-- WHAT TO DO --
Filter these entries, keeping only lines that hold the word "orange".

-- DATASET ENTRIES --

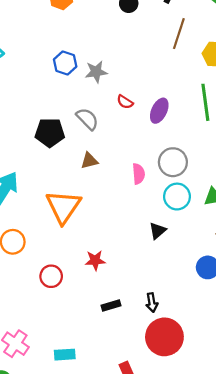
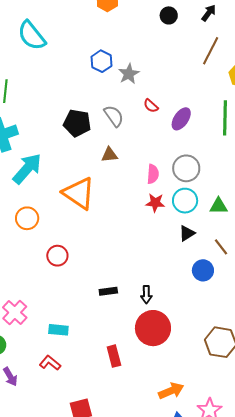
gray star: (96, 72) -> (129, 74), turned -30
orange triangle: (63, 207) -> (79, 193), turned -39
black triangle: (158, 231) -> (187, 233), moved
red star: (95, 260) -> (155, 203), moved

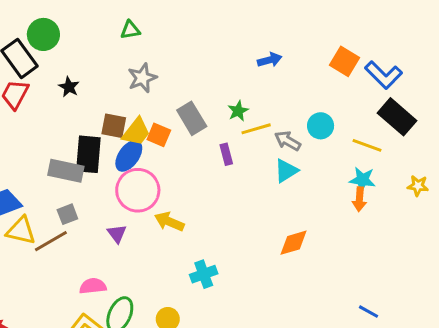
---
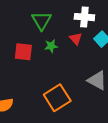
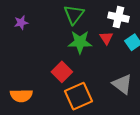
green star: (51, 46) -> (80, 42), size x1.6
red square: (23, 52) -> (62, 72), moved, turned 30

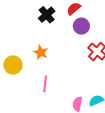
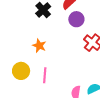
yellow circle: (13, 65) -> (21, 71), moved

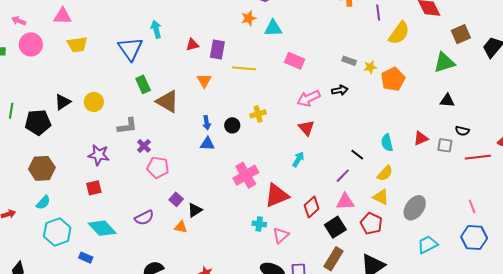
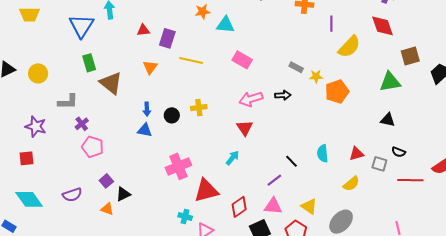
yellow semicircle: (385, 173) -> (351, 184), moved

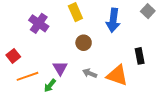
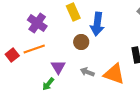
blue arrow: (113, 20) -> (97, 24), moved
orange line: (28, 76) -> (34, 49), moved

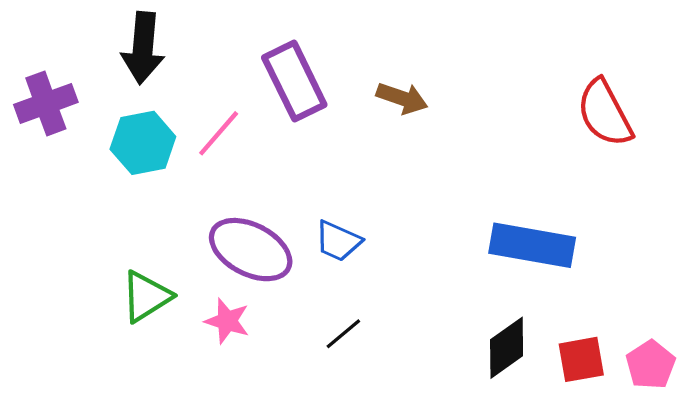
...
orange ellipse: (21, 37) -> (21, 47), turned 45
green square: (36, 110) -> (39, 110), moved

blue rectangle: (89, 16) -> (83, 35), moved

-- WRITTEN ANSWER --
orange triangle: (63, 207) -> (79, 193), turned -39
orange line: (28, 76) -> (34, 49), moved
orange ellipse: (21, 37) -> (21, 47), turned 45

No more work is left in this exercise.